Data supplied:
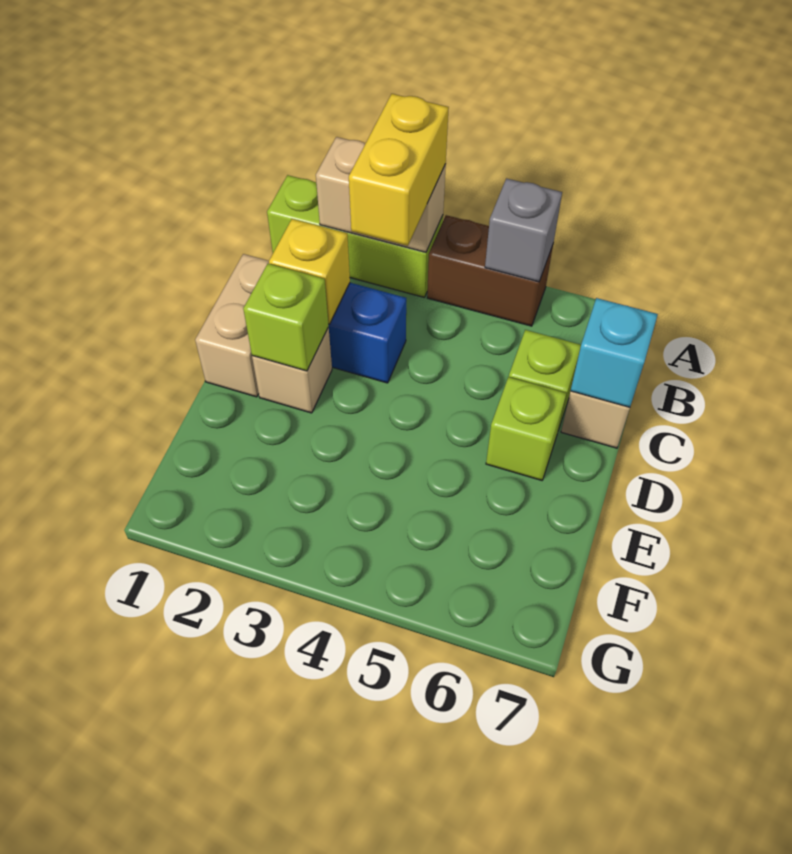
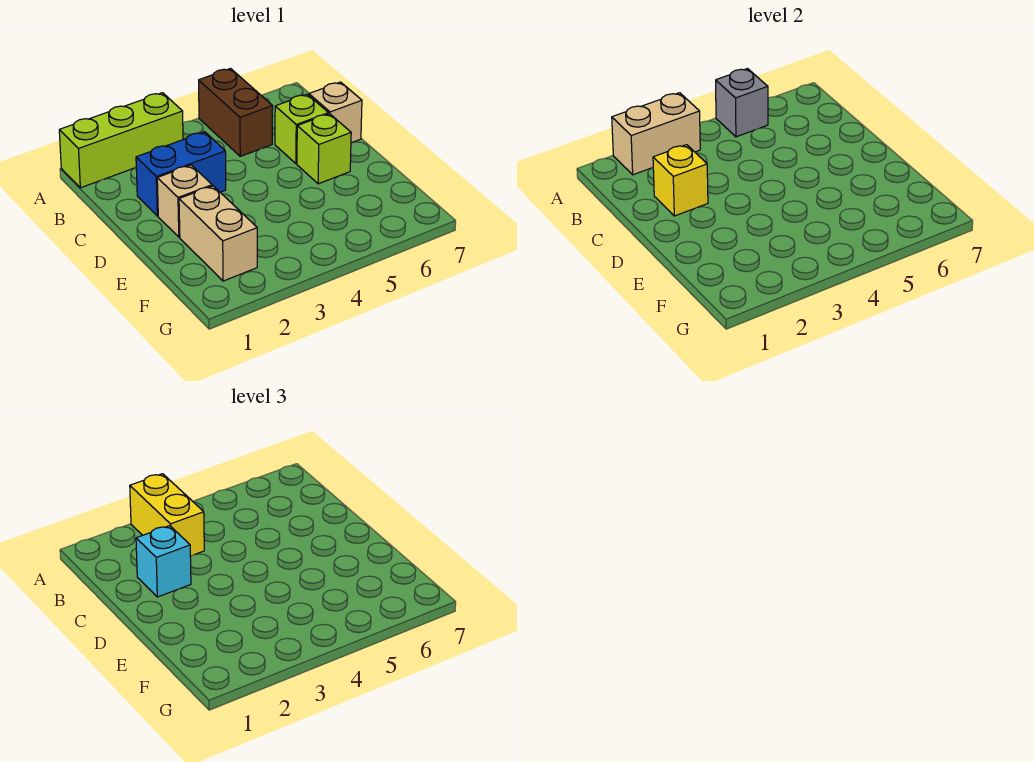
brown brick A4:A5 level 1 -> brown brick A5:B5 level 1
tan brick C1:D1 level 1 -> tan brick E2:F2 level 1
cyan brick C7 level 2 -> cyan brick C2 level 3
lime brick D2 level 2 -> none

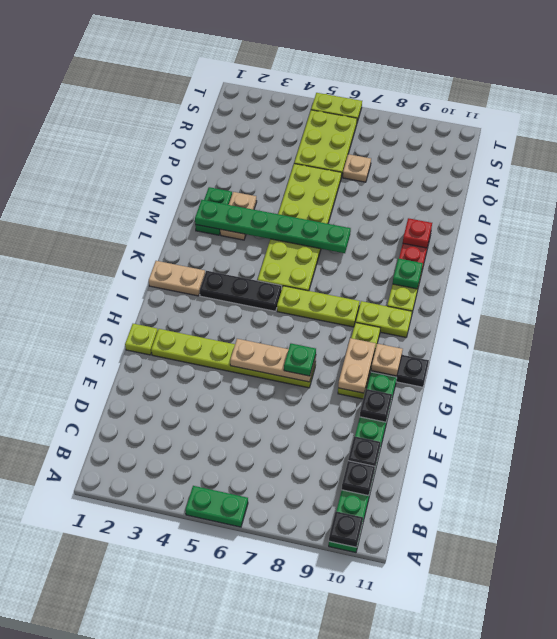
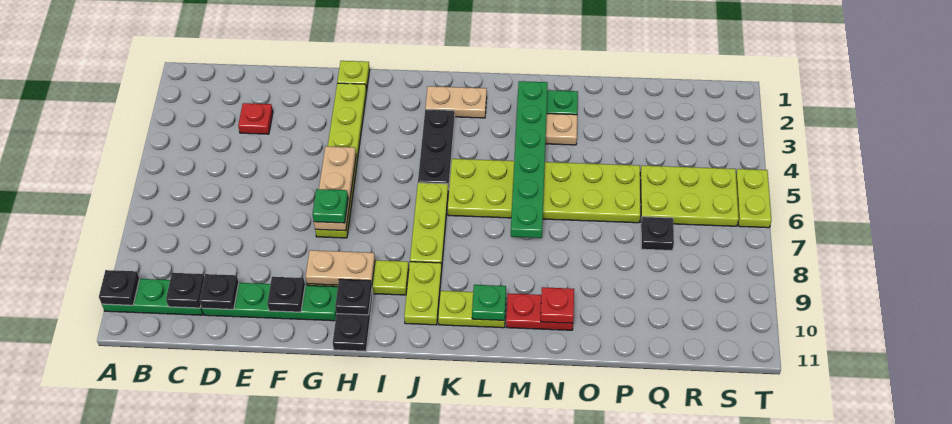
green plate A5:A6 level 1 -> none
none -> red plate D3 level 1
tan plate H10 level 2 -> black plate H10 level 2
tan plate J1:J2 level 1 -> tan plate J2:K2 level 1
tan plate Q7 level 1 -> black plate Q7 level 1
---
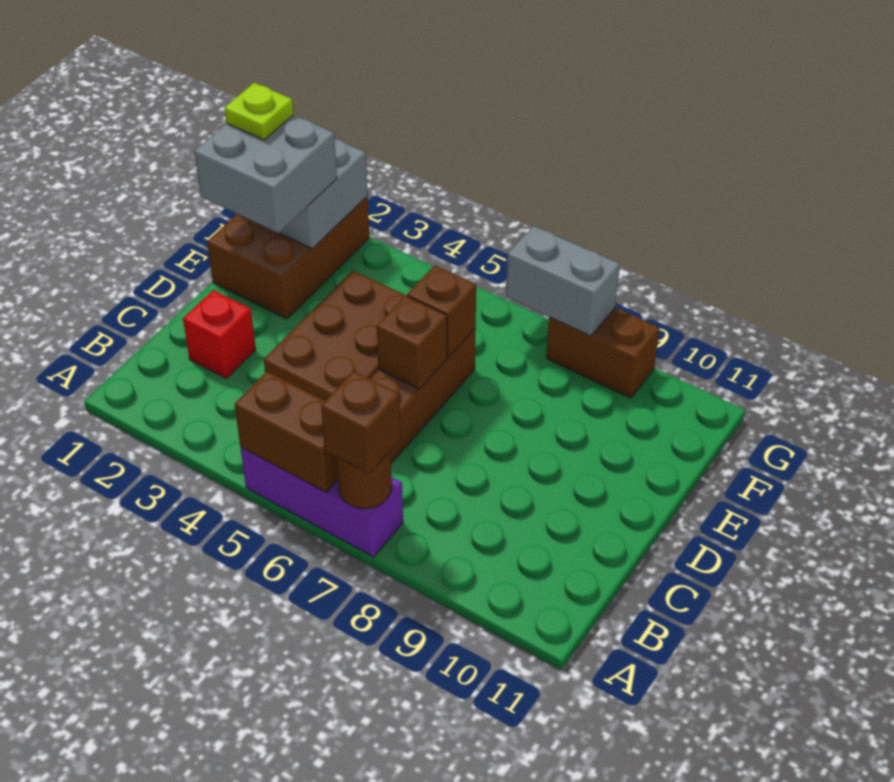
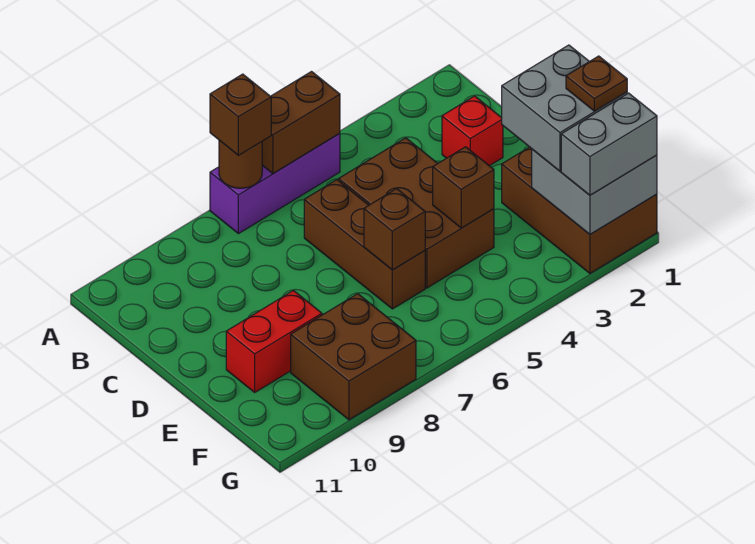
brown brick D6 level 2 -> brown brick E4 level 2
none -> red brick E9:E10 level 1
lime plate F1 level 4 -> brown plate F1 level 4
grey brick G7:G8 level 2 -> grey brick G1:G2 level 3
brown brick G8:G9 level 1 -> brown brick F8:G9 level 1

Your goal: Everything from the line with "brown brick D6" through the line with "brown brick G8:G9" should be written out exactly as it appears above, end lines included, and nothing outside that range.

Worked solution:
brown brick D6 level 2 -> brown brick E4 level 2
none -> red brick E9:E10 level 1
lime plate F1 level 4 -> brown plate F1 level 4
grey brick G7:G8 level 2 -> grey brick G1:G2 level 3
brown brick G8:G9 level 1 -> brown brick F8:G9 level 1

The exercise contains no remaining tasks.